------ MATERIAL FOR THE TASK

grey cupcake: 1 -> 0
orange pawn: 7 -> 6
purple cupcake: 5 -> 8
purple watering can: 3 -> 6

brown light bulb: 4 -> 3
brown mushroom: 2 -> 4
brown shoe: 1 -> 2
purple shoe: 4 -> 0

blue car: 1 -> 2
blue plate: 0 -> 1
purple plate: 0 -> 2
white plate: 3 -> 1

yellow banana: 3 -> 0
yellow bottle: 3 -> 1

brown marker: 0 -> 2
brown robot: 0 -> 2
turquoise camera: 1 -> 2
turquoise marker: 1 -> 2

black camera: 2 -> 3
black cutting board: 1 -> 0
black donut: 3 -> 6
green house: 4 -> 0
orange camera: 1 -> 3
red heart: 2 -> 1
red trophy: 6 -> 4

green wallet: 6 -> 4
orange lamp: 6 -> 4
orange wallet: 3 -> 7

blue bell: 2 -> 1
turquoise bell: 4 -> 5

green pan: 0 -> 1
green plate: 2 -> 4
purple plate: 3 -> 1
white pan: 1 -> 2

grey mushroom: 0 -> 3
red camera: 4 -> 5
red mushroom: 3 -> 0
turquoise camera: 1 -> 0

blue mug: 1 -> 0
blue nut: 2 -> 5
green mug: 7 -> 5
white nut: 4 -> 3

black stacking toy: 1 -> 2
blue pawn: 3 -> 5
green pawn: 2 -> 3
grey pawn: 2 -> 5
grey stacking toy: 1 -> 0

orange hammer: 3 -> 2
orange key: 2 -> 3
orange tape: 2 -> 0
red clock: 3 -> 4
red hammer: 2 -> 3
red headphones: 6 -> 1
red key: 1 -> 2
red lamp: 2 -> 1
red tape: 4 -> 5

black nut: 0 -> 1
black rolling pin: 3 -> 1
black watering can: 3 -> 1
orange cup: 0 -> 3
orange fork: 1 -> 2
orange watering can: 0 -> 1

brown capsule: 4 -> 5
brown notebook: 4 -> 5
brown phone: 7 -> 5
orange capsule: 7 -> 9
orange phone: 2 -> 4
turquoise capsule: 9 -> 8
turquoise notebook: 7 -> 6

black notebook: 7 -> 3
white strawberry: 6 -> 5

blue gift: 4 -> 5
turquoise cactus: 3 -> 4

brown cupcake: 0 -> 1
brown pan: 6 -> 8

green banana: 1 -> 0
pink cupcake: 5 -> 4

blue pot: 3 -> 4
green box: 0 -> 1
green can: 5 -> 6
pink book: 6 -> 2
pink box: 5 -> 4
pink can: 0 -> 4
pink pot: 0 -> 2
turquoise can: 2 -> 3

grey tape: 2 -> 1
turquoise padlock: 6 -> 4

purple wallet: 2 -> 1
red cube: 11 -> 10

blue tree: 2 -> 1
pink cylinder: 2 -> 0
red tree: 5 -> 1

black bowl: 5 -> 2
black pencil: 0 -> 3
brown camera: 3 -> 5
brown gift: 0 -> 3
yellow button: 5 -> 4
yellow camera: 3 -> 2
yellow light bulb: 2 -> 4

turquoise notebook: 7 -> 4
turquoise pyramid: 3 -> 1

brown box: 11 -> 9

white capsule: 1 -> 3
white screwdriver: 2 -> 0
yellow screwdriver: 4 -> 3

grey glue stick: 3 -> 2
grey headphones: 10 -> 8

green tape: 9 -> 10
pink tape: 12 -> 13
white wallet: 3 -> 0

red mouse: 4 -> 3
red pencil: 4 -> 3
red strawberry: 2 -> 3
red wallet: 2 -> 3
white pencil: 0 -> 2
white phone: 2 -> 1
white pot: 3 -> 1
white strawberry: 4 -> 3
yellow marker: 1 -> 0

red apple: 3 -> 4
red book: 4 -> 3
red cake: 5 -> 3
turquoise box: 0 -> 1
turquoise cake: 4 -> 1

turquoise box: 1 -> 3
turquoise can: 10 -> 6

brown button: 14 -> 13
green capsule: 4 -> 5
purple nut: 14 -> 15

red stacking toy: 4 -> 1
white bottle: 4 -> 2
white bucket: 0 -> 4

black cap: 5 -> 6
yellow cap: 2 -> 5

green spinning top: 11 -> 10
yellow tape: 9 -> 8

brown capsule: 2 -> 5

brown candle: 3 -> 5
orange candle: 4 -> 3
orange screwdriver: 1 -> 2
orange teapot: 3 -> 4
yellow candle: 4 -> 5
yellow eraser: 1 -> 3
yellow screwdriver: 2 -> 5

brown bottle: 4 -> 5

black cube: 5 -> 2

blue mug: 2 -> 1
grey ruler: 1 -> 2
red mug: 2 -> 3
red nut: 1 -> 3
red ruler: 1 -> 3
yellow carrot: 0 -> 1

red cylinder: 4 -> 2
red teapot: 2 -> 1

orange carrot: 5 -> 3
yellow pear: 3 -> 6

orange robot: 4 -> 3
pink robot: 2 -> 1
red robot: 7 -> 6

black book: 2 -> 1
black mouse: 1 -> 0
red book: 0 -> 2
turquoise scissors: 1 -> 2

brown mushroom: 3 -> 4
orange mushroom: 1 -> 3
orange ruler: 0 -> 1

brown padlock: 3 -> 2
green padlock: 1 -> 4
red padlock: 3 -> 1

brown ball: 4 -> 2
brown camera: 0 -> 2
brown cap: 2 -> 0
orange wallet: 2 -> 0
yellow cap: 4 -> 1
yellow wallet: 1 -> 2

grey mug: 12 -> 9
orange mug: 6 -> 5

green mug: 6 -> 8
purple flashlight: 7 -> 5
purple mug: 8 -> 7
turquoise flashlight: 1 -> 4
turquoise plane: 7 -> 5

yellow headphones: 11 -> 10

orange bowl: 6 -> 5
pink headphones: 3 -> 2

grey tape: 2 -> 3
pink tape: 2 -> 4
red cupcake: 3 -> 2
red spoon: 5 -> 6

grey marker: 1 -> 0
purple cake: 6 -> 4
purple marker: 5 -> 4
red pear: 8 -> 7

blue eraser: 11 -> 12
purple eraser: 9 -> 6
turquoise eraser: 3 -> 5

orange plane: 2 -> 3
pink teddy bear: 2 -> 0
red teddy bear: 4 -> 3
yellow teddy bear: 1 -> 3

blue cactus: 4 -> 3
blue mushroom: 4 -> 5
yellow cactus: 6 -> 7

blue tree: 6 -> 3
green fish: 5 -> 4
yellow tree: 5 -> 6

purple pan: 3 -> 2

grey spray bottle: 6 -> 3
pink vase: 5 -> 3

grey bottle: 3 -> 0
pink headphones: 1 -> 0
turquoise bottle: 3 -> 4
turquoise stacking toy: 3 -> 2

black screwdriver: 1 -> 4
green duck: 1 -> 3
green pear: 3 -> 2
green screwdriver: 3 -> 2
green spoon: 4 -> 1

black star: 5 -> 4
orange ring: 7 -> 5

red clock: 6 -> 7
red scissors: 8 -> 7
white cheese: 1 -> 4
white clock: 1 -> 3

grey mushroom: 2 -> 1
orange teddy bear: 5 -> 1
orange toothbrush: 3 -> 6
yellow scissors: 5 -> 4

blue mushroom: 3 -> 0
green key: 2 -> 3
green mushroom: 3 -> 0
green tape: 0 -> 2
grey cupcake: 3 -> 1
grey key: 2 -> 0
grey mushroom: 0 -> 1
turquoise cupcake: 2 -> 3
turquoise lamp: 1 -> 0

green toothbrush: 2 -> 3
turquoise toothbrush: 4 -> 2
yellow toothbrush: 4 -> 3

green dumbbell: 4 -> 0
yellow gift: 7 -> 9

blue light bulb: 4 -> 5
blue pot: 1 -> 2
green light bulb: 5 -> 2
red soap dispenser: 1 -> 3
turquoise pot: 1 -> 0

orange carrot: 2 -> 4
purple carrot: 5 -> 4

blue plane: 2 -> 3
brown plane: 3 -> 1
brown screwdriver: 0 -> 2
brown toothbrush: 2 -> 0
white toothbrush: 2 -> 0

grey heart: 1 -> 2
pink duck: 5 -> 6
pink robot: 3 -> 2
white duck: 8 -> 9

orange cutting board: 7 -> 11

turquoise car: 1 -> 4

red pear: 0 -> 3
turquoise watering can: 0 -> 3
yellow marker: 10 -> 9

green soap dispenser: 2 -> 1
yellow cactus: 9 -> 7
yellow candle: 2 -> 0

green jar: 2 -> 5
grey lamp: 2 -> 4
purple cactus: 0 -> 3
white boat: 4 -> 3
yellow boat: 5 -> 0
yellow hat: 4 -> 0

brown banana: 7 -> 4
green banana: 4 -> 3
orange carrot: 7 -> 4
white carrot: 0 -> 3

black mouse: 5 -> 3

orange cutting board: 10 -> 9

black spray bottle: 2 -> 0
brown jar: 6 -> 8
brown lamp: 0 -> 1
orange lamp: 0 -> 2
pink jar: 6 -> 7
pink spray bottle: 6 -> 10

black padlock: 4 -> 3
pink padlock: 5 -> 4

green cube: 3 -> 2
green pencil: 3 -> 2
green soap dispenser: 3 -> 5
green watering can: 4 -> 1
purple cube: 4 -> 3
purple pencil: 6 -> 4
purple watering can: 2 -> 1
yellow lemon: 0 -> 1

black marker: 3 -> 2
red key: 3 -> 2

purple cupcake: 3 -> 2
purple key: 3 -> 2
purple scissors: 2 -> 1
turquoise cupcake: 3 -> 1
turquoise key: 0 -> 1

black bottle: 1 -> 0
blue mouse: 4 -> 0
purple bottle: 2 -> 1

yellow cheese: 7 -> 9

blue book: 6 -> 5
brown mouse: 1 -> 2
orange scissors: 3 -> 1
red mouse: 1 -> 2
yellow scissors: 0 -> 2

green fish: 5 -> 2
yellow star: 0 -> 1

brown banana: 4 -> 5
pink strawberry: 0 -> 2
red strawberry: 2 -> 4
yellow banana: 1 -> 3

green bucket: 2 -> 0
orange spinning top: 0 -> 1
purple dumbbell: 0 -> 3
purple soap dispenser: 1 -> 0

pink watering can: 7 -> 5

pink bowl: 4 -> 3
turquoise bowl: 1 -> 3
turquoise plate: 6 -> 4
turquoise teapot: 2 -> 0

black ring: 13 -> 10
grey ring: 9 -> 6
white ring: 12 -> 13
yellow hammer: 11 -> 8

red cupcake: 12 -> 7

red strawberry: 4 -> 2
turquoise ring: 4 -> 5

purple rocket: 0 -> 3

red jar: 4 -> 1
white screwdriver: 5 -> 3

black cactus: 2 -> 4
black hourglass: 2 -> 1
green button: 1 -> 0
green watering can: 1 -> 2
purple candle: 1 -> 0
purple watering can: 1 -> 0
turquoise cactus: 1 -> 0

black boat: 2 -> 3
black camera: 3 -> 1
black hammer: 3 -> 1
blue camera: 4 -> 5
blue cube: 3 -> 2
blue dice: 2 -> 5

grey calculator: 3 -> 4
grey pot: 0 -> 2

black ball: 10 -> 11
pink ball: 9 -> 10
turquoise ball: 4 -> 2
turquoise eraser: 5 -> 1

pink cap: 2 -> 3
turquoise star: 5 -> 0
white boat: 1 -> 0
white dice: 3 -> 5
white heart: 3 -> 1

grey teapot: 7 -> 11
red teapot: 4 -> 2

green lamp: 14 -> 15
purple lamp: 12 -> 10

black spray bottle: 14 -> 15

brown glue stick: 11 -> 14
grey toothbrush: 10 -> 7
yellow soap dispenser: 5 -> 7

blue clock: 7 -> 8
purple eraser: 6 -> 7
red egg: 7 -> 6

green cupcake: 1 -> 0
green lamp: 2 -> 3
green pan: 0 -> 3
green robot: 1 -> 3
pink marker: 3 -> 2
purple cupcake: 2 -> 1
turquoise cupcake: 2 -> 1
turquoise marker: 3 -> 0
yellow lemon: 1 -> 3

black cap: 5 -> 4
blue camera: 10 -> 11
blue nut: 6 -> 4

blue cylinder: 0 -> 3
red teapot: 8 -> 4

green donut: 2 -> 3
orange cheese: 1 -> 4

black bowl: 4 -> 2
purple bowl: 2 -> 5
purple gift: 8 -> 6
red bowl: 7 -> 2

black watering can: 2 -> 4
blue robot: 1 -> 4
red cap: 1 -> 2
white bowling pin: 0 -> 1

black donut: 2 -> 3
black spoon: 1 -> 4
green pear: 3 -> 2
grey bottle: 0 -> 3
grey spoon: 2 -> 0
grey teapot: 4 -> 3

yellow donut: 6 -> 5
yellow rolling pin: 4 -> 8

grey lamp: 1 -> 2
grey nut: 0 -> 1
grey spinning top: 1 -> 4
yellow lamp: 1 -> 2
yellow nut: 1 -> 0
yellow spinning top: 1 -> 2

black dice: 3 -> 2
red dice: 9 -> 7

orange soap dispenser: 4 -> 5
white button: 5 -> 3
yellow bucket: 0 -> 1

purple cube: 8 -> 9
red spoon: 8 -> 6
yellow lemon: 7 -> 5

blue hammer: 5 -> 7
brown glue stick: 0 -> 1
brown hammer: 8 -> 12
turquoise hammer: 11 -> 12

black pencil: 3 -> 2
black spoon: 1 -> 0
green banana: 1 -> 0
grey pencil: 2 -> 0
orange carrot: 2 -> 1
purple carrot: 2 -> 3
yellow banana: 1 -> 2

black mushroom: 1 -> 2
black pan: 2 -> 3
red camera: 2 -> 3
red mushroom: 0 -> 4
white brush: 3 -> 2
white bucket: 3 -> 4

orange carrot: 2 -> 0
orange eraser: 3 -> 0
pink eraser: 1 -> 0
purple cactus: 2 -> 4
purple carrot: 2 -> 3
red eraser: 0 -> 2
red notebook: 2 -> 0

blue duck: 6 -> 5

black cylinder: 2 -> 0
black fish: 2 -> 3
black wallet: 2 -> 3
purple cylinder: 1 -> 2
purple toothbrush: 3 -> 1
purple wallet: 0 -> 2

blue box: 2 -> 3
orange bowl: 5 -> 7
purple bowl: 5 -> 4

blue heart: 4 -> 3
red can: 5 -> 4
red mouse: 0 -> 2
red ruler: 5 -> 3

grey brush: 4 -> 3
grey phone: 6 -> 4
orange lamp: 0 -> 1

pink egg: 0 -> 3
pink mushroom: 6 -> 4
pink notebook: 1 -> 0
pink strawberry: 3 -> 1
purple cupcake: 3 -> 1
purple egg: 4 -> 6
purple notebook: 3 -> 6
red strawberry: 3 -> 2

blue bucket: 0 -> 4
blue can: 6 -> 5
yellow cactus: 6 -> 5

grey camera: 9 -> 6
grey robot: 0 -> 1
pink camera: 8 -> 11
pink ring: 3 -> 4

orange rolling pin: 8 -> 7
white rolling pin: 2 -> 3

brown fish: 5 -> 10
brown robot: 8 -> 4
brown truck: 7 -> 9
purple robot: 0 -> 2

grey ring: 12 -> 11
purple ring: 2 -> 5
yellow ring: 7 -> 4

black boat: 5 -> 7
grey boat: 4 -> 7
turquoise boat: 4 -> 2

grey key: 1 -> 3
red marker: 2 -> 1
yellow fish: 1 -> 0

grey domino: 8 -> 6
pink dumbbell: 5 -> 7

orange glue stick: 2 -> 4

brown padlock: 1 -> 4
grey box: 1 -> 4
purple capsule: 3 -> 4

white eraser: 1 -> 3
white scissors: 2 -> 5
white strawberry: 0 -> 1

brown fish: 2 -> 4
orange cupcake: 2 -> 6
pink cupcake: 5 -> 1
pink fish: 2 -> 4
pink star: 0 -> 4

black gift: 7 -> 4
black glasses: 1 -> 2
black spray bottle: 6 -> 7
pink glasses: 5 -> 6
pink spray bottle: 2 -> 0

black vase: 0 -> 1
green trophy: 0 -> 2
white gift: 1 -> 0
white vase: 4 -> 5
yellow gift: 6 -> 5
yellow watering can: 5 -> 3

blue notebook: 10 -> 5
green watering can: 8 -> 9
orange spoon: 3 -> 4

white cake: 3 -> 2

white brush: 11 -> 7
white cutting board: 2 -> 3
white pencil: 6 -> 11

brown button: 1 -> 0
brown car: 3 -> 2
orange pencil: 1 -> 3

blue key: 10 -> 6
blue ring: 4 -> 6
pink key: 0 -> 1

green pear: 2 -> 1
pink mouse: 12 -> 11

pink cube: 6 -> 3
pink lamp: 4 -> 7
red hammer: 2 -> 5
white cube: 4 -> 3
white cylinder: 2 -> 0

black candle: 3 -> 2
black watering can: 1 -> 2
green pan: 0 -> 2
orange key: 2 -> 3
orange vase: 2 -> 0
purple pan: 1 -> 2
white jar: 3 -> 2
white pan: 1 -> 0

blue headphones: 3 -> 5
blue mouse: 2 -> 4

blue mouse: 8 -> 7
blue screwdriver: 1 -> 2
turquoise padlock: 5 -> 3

------------

**PROBLEM TO WORK ON**
Find the string "candle" in the entries above and return each line that holds it.

**RESULT**
brown candle: 3 -> 5
orange candle: 4 -> 3
yellow candle: 4 -> 5
yellow candle: 2 -> 0
purple candle: 1 -> 0
black candle: 3 -> 2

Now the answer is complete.